### Your instructions
What you copy should be the lines from the one with "purple rectangle: (564, 383)" through the end of the entries, word for word. Omit the pictures.

### Geometric shape edit sequences

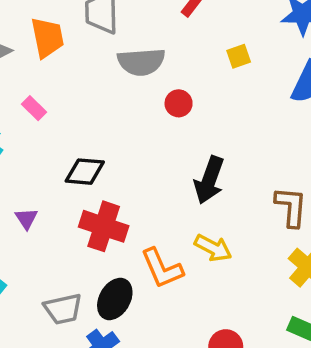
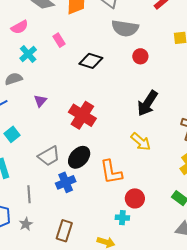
black diamond: (85, 172) -> (91, 61), moved
orange L-shape: (162, 268) -> (111, 172), moved
gray trapezoid: (63, 309) -> (49, 156), turned -30

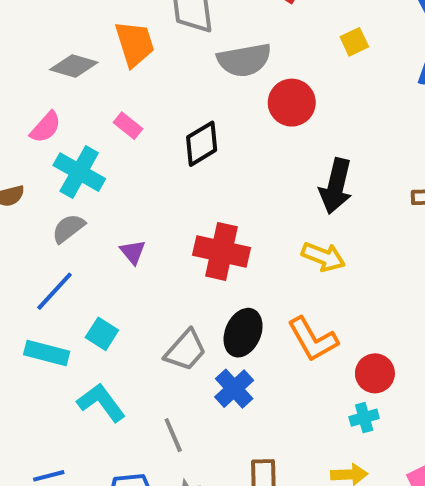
cyan cross: (28, 54) -> (79, 172), size x1.4
red circle: (140, 56) -> (292, 103), size x1.5
black diamond: (91, 61) -> (202, 144), turned -30
yellow arrow: (141, 142) -> (323, 257), moved

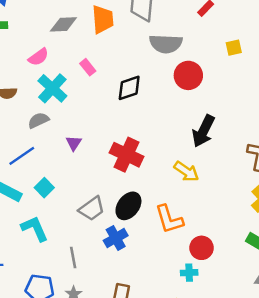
gray diamond: (74, 66) -> (63, 24), turned -32

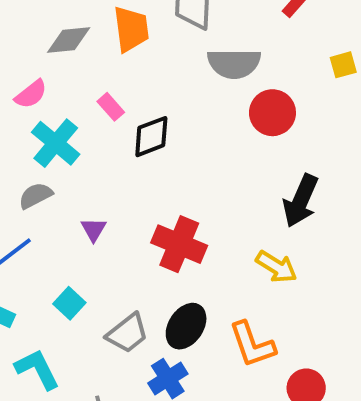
black diamond: (129, 88) -> (151, 137), moved
cyan square: (44, 188) -> (69, 303), moved

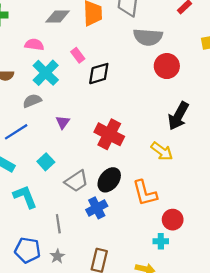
pink semicircle: (31, 94) -> (34, 45), turned -138

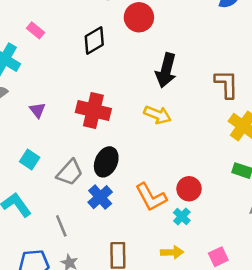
black diamond: (99, 74) -> (94, 41), moved
orange L-shape: (145, 193) -> (151, 197), moved
cyan cross: (161, 241) -> (182, 217), turned -32

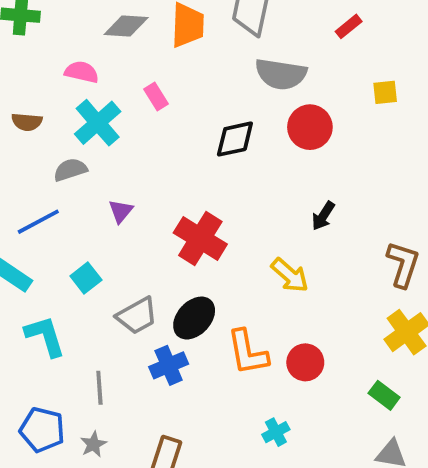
black arrow: (166, 70) -> (323, 216), size x0.6
red circle: (189, 189) -> (305, 362), moved
orange L-shape: (151, 197) -> (248, 352), moved

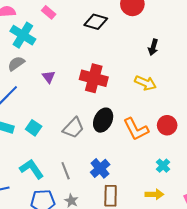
black diamond: (235, 139) -> (96, 22), turned 45
cyan square: (86, 278) -> (34, 128), moved
cyan L-shape: (45, 336) -> (32, 169), moved
blue cross: (169, 365) -> (100, 168), moved

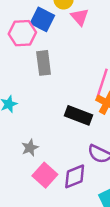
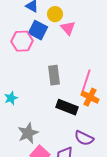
gray rectangle: (44, 63) -> (54, 75), moved
gray star: (30, 148) -> (28, 133), size x1.5

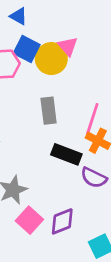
yellow circle: (55, 14) -> (51, 59), moved, size x1.5
purple semicircle: (84, 138) -> (94, 178), moved

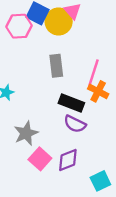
purple semicircle: (94, 178) -> (75, 124), moved

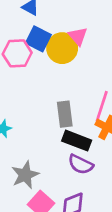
gray rectangle: (56, 66) -> (65, 114), moved

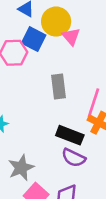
yellow circle: (62, 48) -> (56, 22), moved
gray rectangle: (65, 114) -> (59, 86), moved

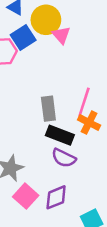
blue square: (34, 39) -> (23, 38), turned 30
gray rectangle: (59, 86) -> (48, 109), moved

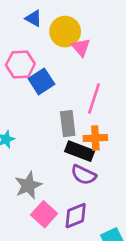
blue square: (23, 38) -> (41, 81), moved
pink line: (84, 102) -> (94, 99), moved
orange cross: (89, 123) -> (95, 138), moved, turned -30

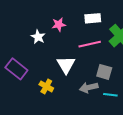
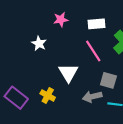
pink star: (59, 25) -> (61, 20), moved
pink line: (90, 44) -> (93, 51), turned 70
purple rectangle: (16, 69) -> (16, 98), moved

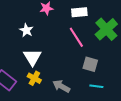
white triangle: (68, 73) -> (32, 57), moved
gray arrow: (92, 97) -> (61, 86), moved, turned 42

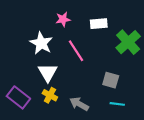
white star: (26, 30) -> (41, 43), size x1.5
pink line: (76, 37) -> (76, 51), moved

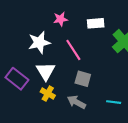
white star: (41, 43) -> (39, 42), turned 30
gray square: (111, 80) -> (83, 79), moved
purple rectangle: (18, 97) -> (17, 79), moved

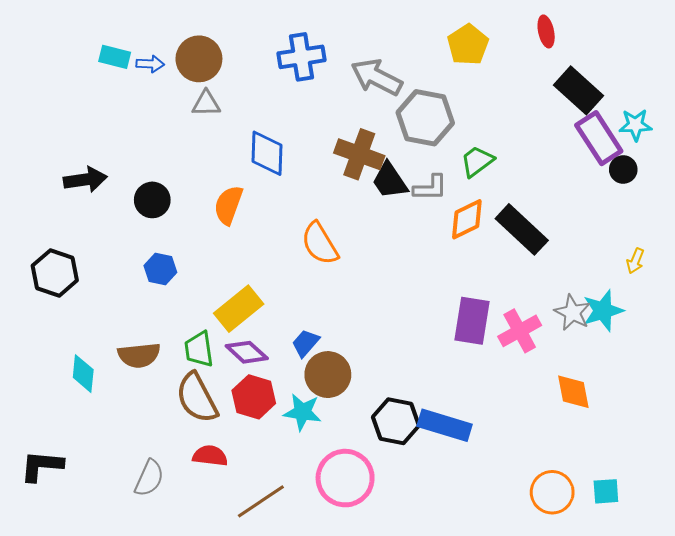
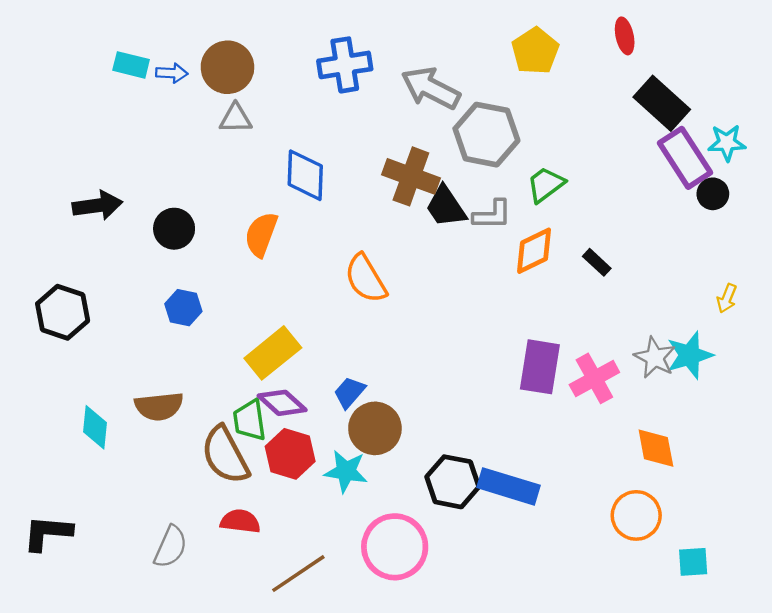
black rectangle: (522, 229) -> (597, 262), size x0.5
green trapezoid: (199, 349) -> (250, 420), moved
orange circle: (552, 492) -> (636, 515), moved

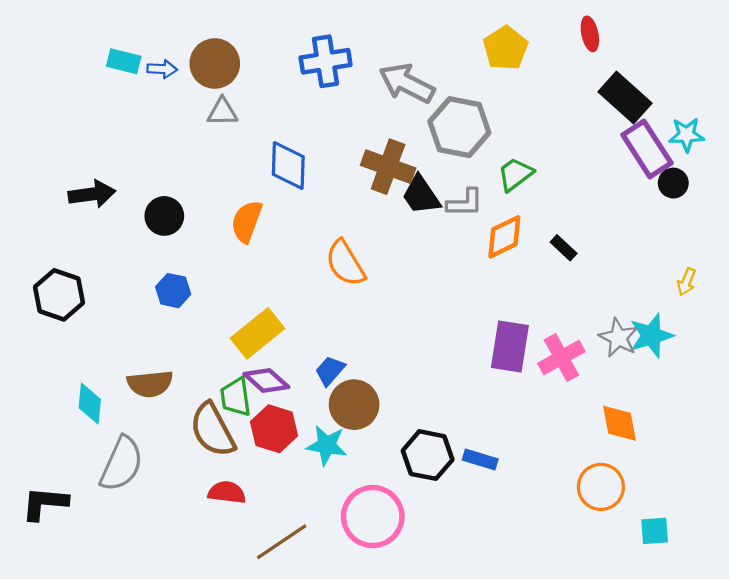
blue rectangle: (508, 486) -> (480, 459), size x0.6
gray semicircle: (171, 547) -> (122, 464), moved, size x1.4

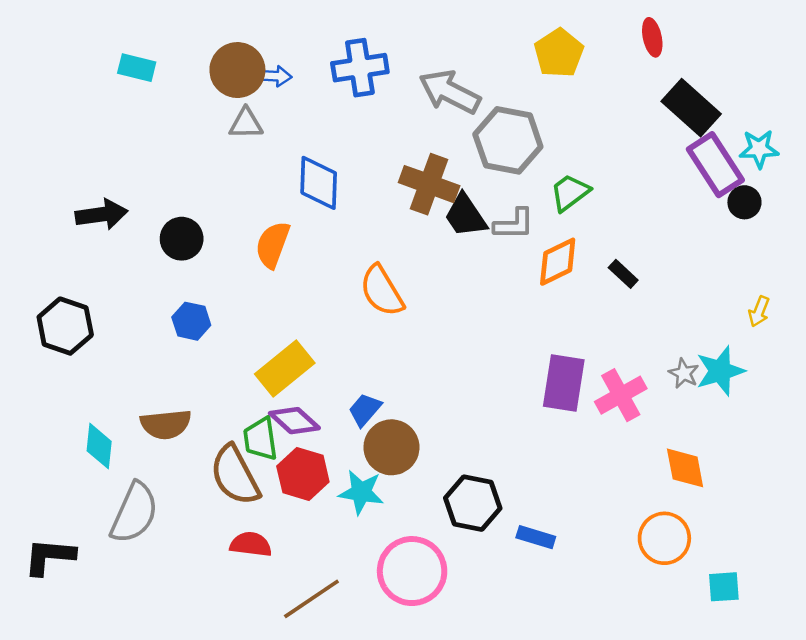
blue arrow: (162, 69) -> (275, 76), moved
gray star: (618, 338) -> (684, 373), size x0.7
blue rectangle: (480, 459) -> (536, 537), moved

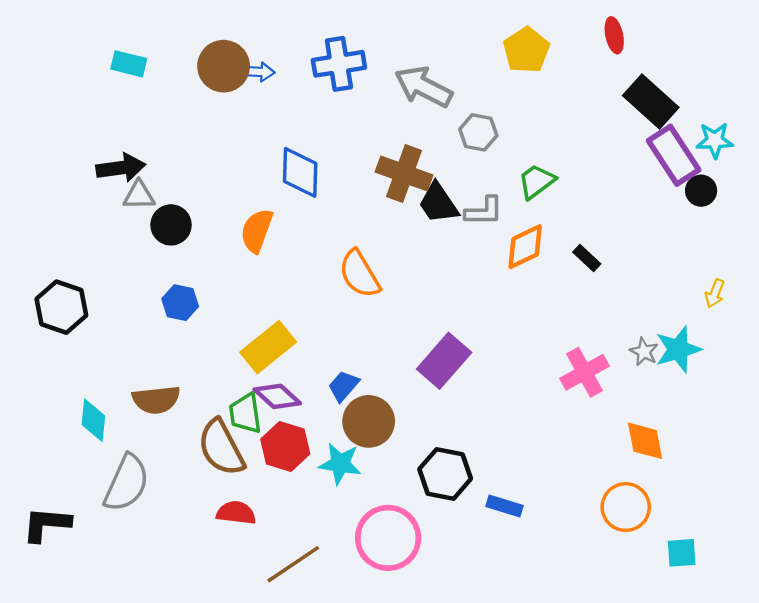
gray triangle: (246, 123) -> (139, 195), moved
gray hexagon: (508, 140) -> (478, 132), size x0.6
black arrow: (102, 214) -> (121, 168), moved
purple rectangle: (564, 383) -> (444, 361), moved, turned 32

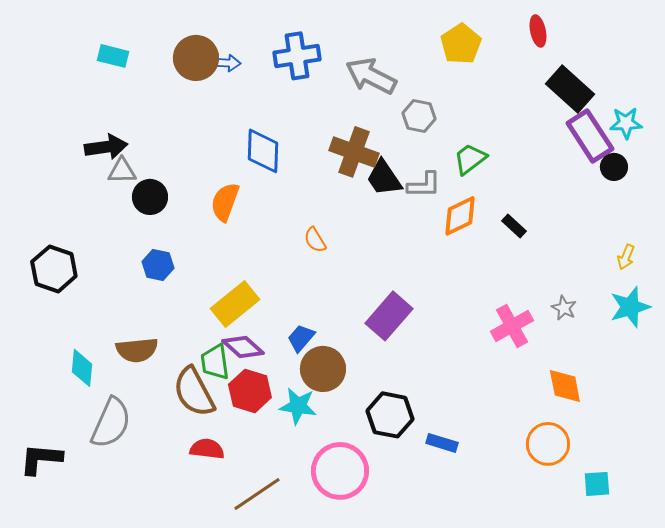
orange semicircle: (359, 274) -> (315, 240), size x0.6
cyan star: (678, 349) -> (630, 307), moved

### Exercise solution
purple rectangle: (564, 383) -> (444, 361), moved, turned 32

orange semicircle: (359, 274) -> (315, 240), size x0.6
cyan star: (678, 349) -> (630, 307), moved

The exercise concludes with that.